[Activity] From the entries that follow, copy exactly the lines beginning at the line holding "(660, 110) = (880, 304): none -> white car" and continuing through the line holding "(831, 216) = (652, 453): black dice -> none".

[Source material]
*****
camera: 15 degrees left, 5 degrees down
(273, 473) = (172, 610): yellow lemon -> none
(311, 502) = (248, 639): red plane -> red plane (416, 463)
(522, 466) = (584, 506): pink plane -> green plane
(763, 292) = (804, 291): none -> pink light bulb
*****
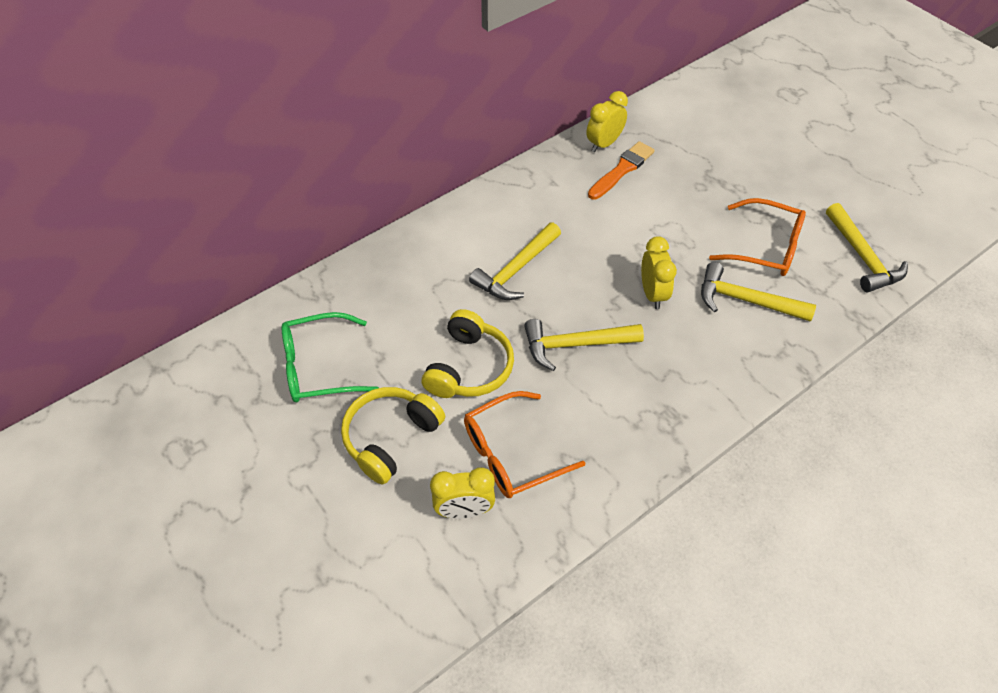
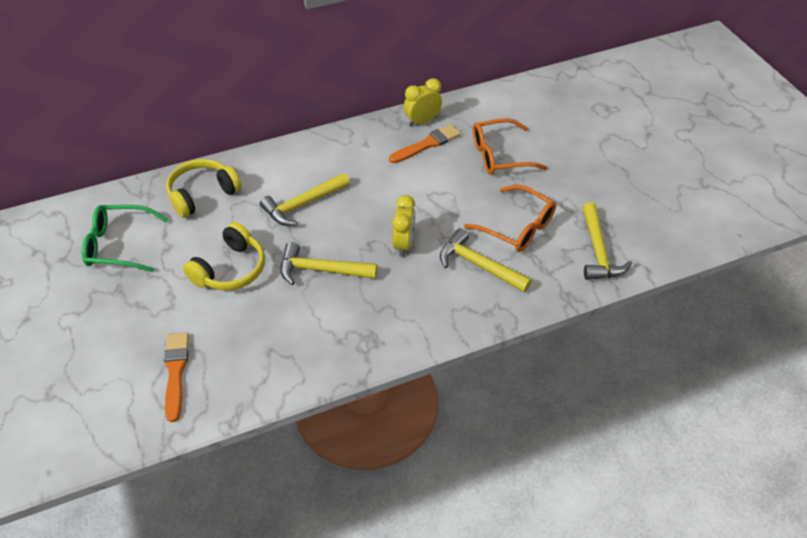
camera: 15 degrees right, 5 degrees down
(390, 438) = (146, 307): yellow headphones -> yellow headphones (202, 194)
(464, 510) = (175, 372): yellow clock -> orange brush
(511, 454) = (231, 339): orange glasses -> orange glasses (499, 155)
*****
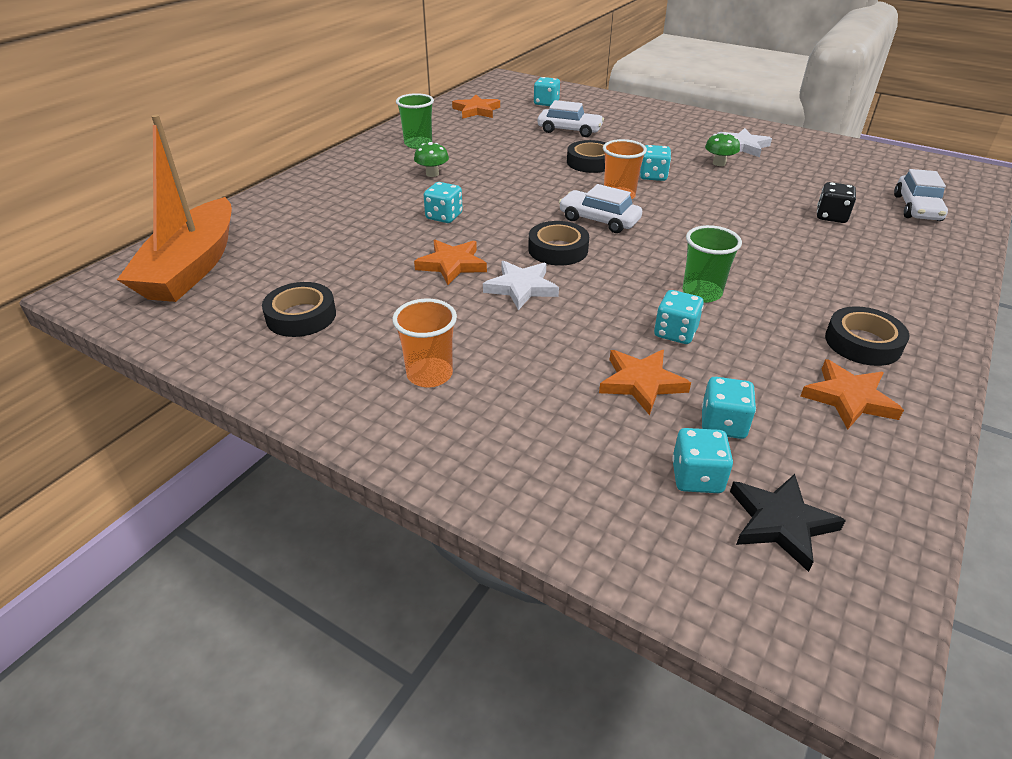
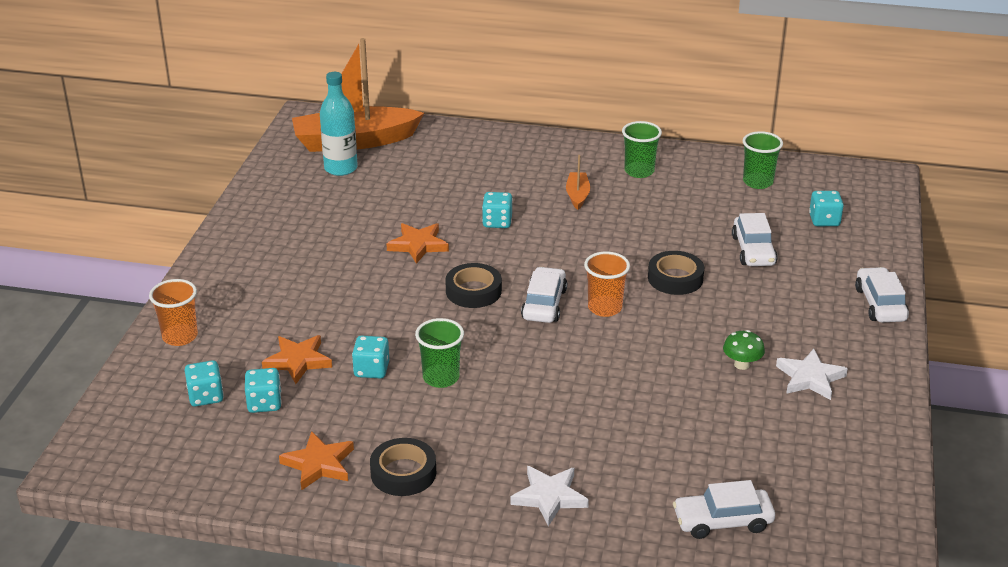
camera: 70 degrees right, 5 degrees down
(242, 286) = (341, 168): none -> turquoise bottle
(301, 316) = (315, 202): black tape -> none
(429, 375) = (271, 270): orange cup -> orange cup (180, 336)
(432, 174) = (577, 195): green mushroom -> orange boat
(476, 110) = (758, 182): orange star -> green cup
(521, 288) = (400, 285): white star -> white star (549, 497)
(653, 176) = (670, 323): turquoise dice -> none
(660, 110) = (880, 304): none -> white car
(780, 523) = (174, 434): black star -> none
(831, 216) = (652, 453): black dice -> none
*****
[Solution to this task]
(660, 110) = (880, 304): none -> white car
(780, 523) = (174, 434): black star -> none
(831, 216) = (652, 453): black dice -> none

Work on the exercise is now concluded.